● Work to be completed
Copy exactly the stretch of data below from the line with "(269, 256) = (133, 263): brown" through the line with "(446, 463) = (301, 180): grey", including both of those lines.

● Extracted records

——

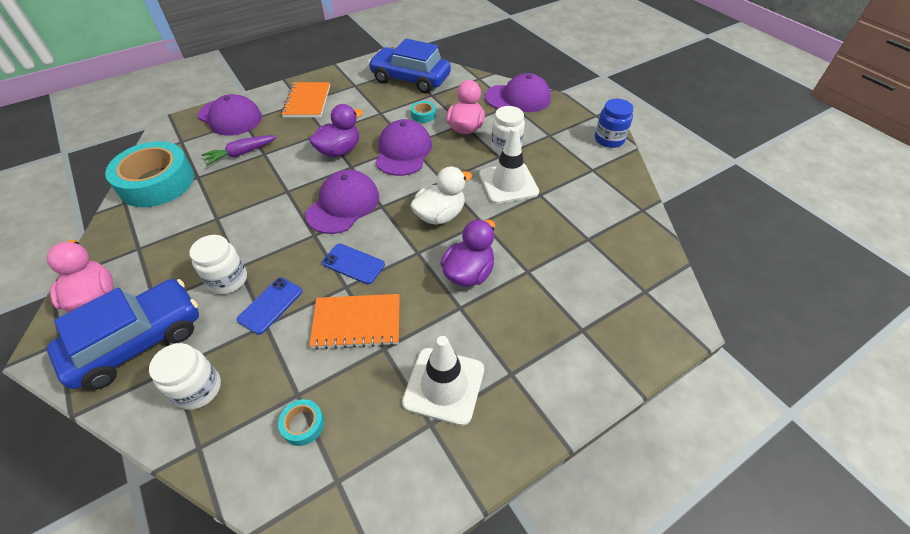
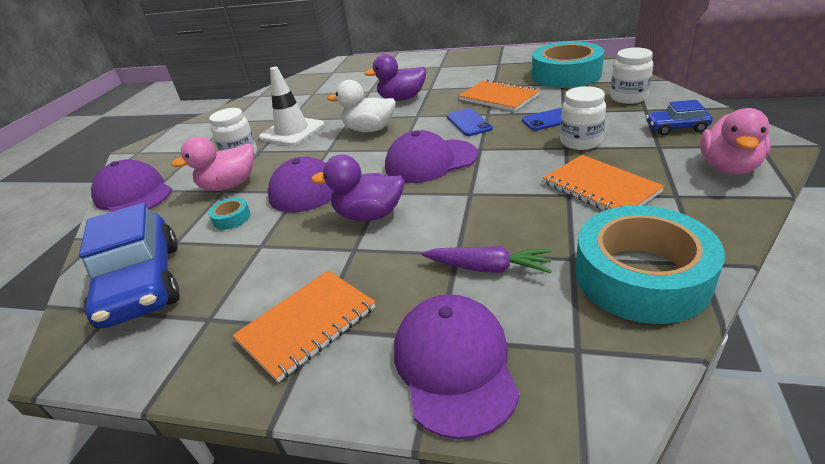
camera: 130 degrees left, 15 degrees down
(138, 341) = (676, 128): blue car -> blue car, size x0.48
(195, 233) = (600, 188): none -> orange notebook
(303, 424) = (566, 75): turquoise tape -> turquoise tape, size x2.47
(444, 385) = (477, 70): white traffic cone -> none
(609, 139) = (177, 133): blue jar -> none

——

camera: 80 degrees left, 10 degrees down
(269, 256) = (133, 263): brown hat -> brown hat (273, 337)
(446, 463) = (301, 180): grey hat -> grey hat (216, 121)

——

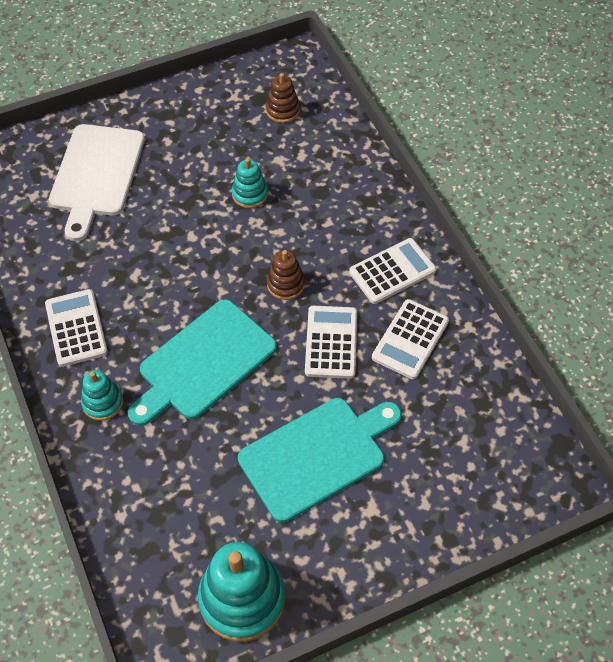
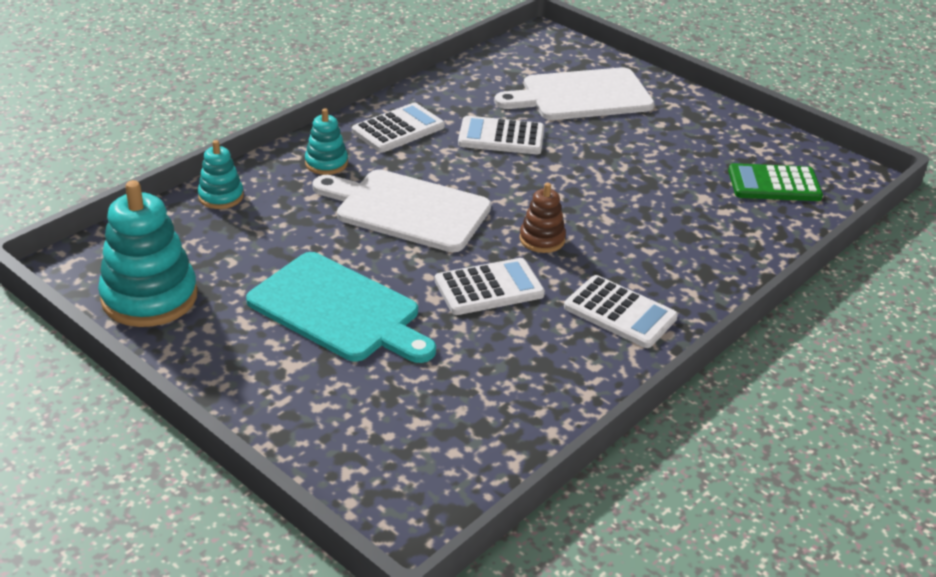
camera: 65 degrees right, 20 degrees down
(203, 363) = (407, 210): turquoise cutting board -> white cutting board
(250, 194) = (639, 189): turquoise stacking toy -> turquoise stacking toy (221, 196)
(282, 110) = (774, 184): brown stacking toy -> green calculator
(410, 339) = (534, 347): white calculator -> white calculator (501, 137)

——

● Written reply
(269, 256) = (133, 263): brown hat -> brown hat (273, 337)
(446, 463) = (301, 180): grey hat -> grey hat (216, 121)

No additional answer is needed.